Copy out each line below verbatim, skipping any picture.

Given information:
○ ○ ○
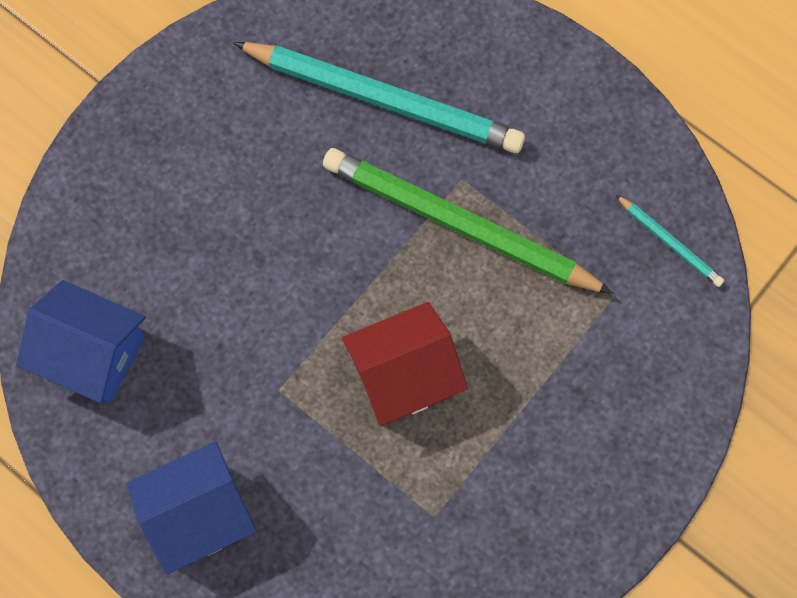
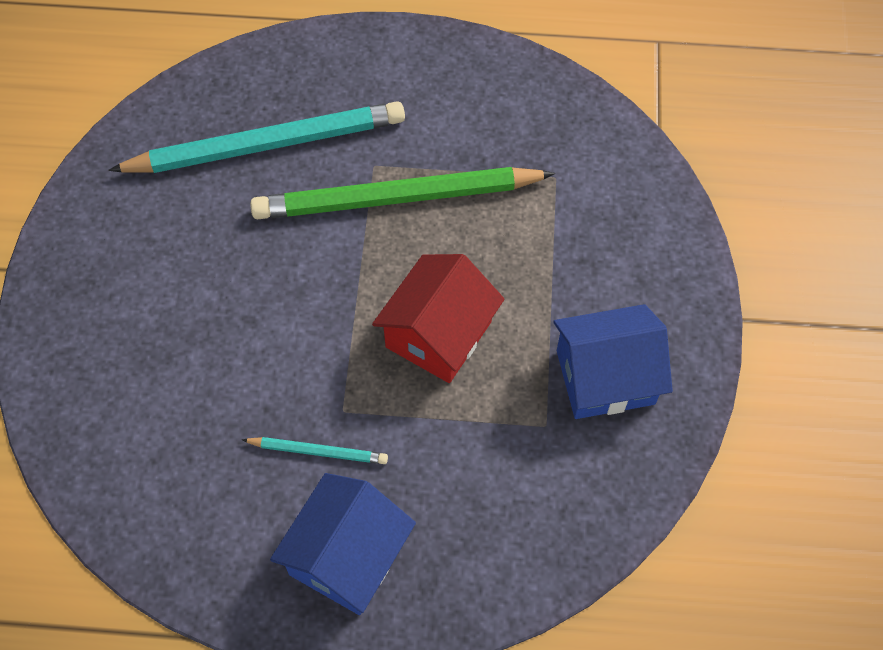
camera: 35 degrees left, 10 degrees down
(91, 354) = (154, 487): blue house -> blue house (605, 377)
(670, 242) = (566, 117): turquoise pencil -> turquoise pencil (318, 451)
○ ○ ○
Completed exercise:
camera: 35 degrees left, 10 degrees down
(91, 354) = (154, 487): blue house -> blue house (605, 377)
(670, 242) = (566, 117): turquoise pencil -> turquoise pencil (318, 451)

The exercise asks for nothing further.